» What needs to be done: Reproduce each line below precisely. Drop the pictures.

» Material for this exercise:

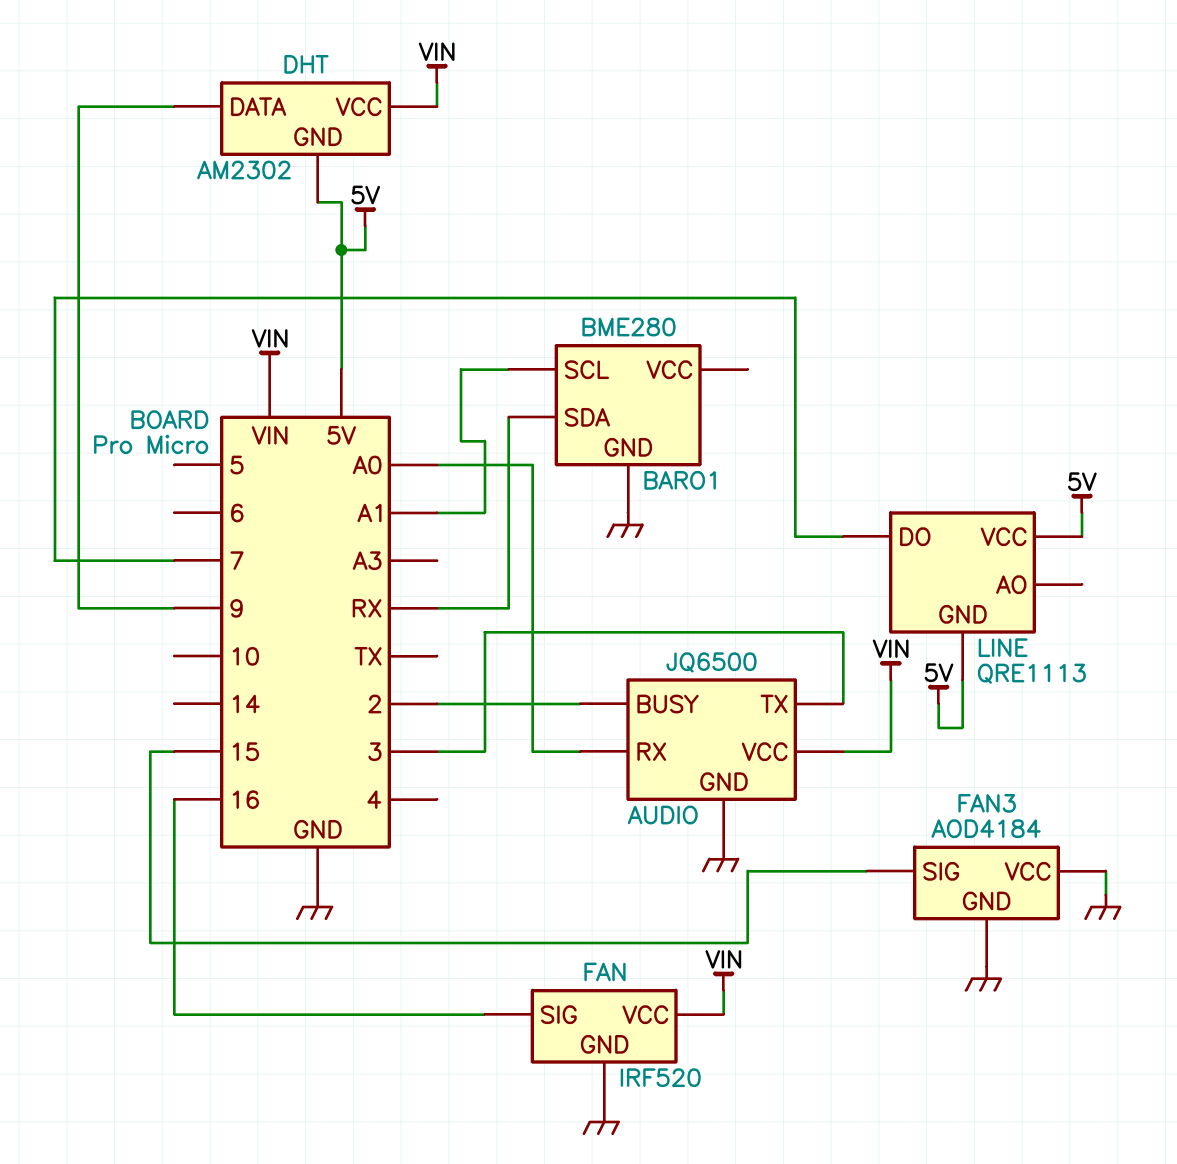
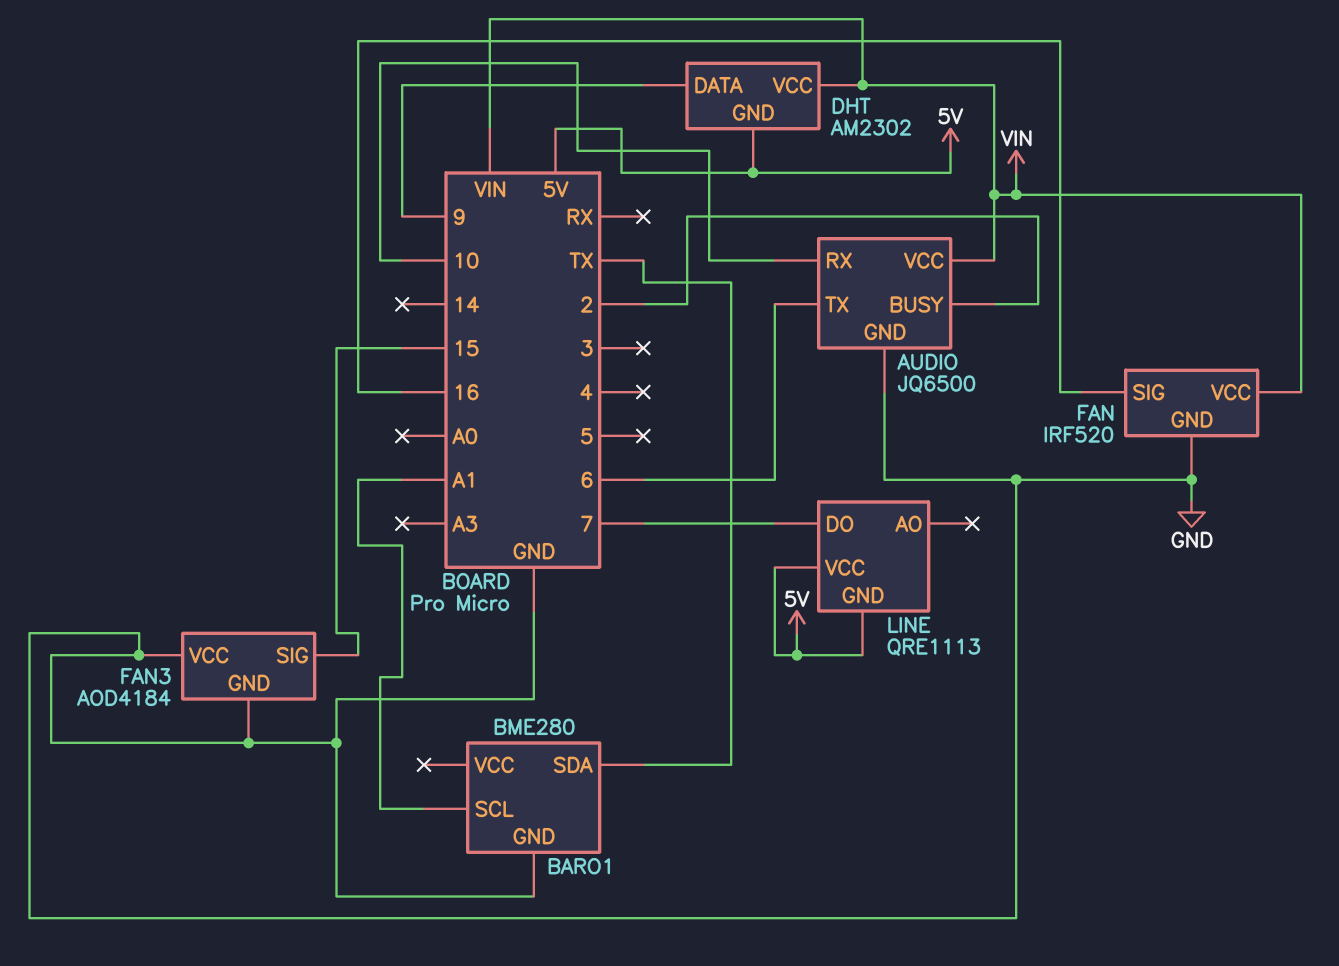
AUDIO pin RX: A0 -> 10
AUDIO pin TX: 3 -> 6
BARO1 pin SDA: RX -> TX

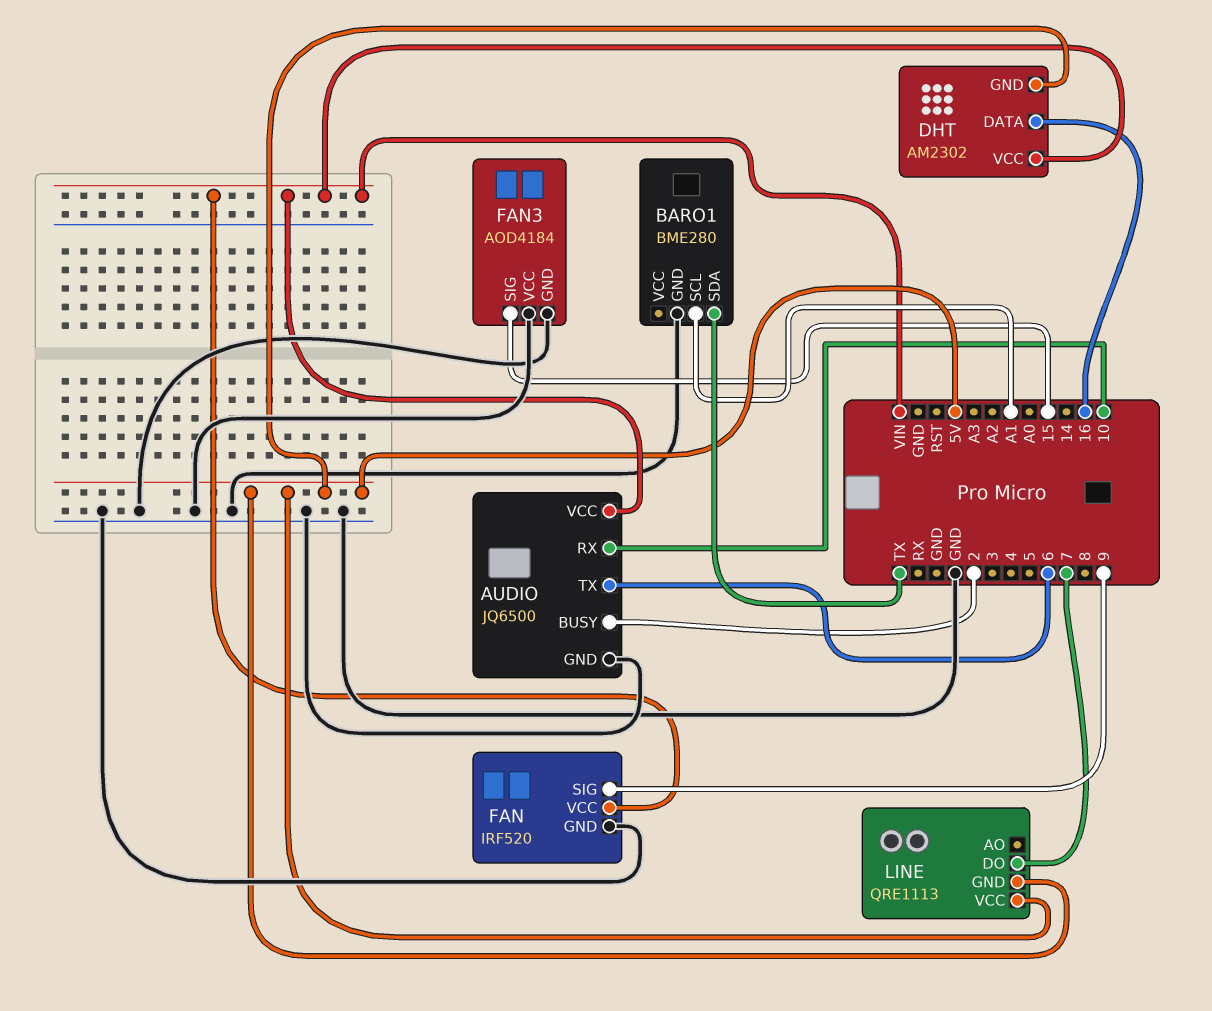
DHT pin DATA: 9 -> 16
FAN pin SIG: 16 -> 9

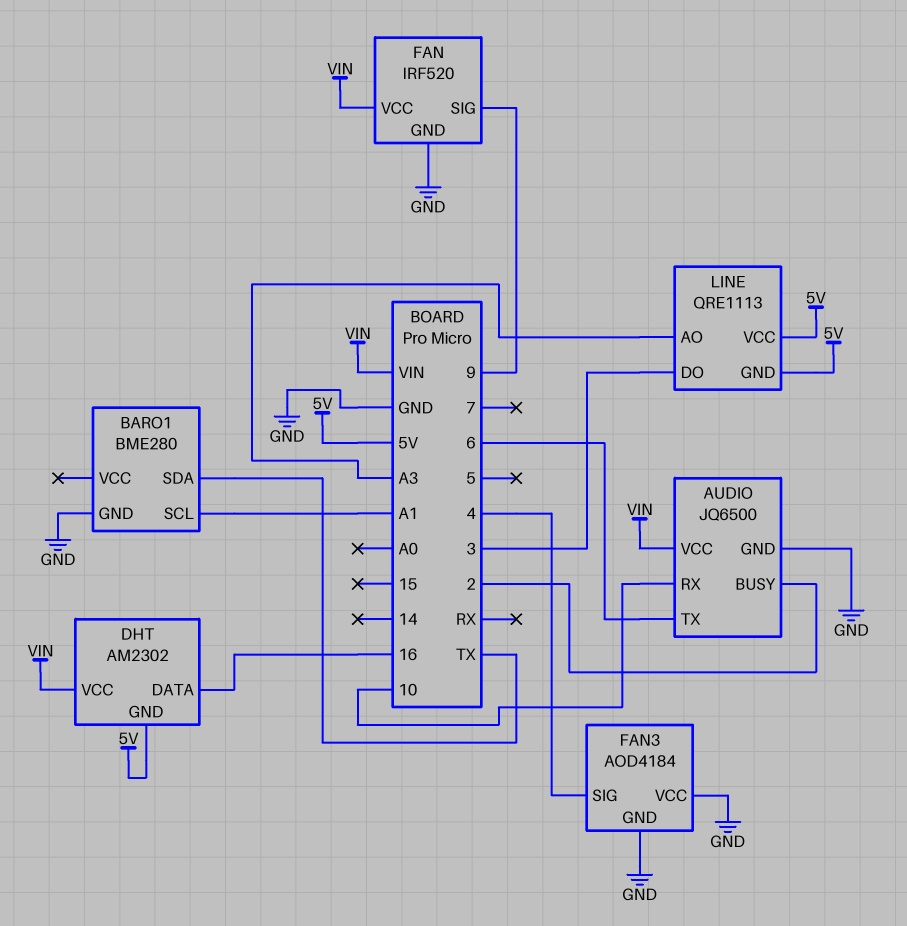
FAN3 pin SIG: 15 -> 4
LINE pin AO: none -> A3
LINE pin DO: 7 -> 3

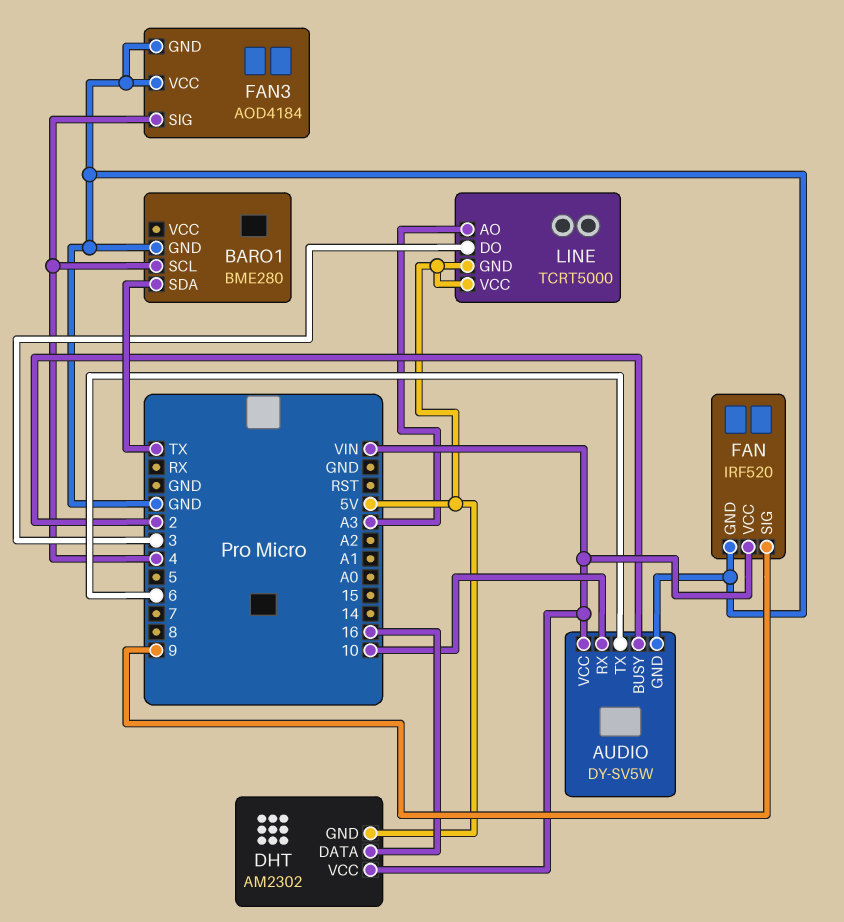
AUDIO: JQ6500 -> DY-SV5W
BARO1 pin SCL: A1 -> 4
LINE: QRE1113 -> TCRT5000

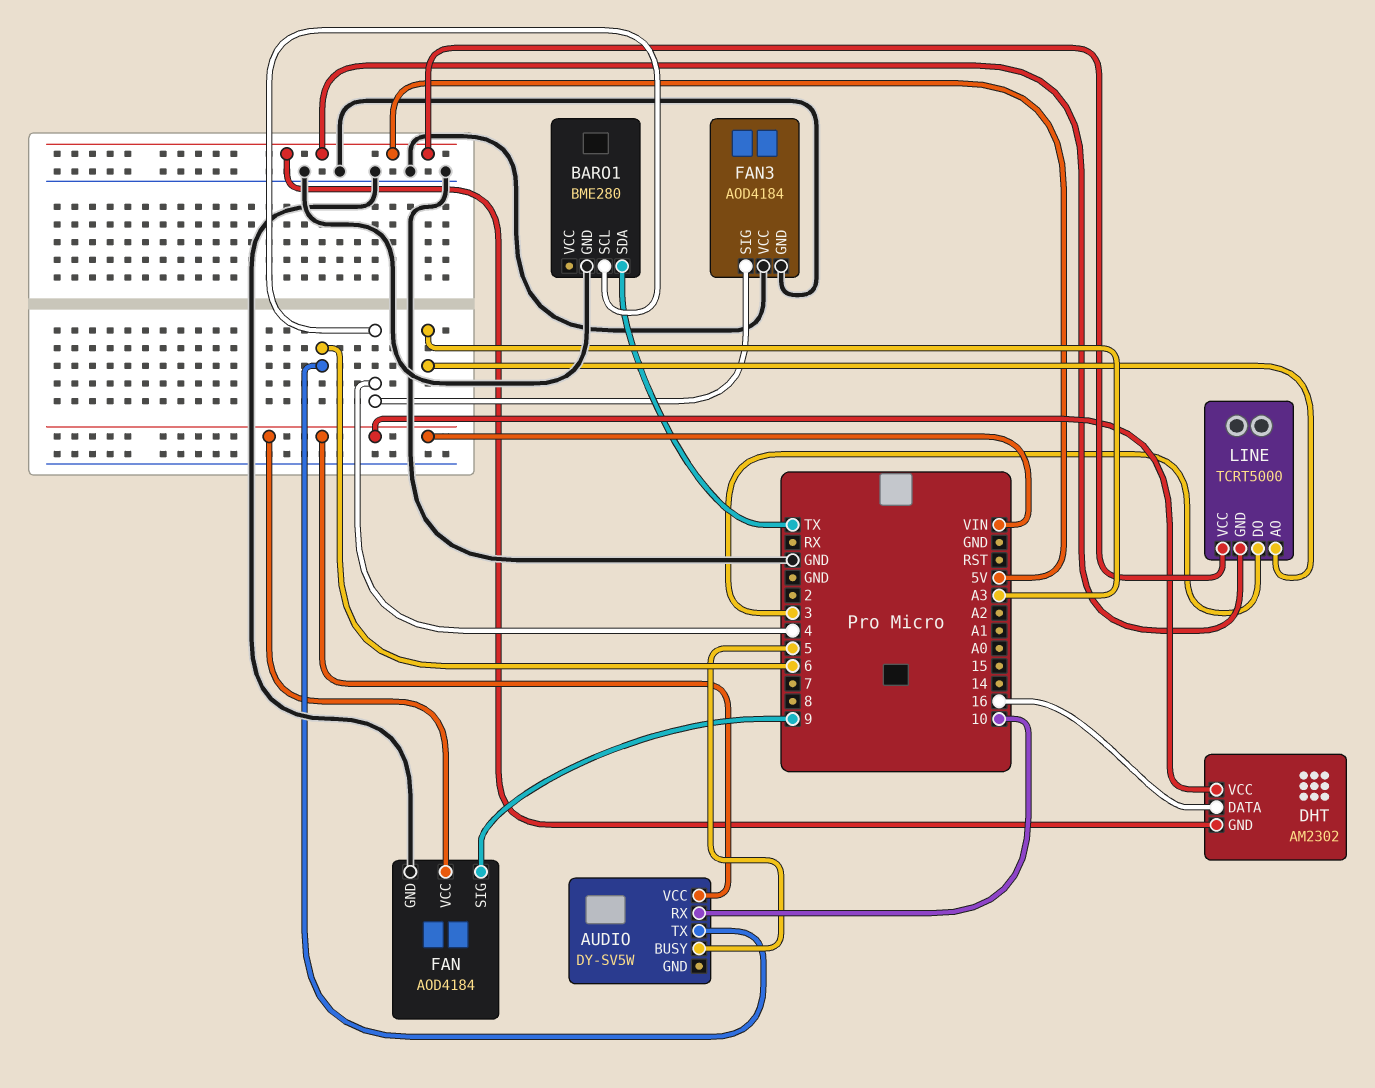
AUDIO pin BUSY: 2 -> 5
AUDIO pin GND: GND -> none
FAN: IRF520 -> AOD4184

» Solution below:
AUDIO pin RX: A0 -> 10
AUDIO pin TX: 3 -> 6
BARO1 pin SDA: RX -> TX

DHT pin DATA: 9 -> 16
FAN pin SIG: 16 -> 9

FAN3 pin SIG: 15 -> 4
LINE pin AO: none -> A3
LINE pin DO: 7 -> 3

AUDIO: JQ6500 -> DY-SV5W
BARO1 pin SCL: A1 -> 4
LINE: QRE1113 -> TCRT5000

AUDIO pin BUSY: 2 -> 5
AUDIO pin GND: GND -> none
FAN: IRF520 -> AOD4184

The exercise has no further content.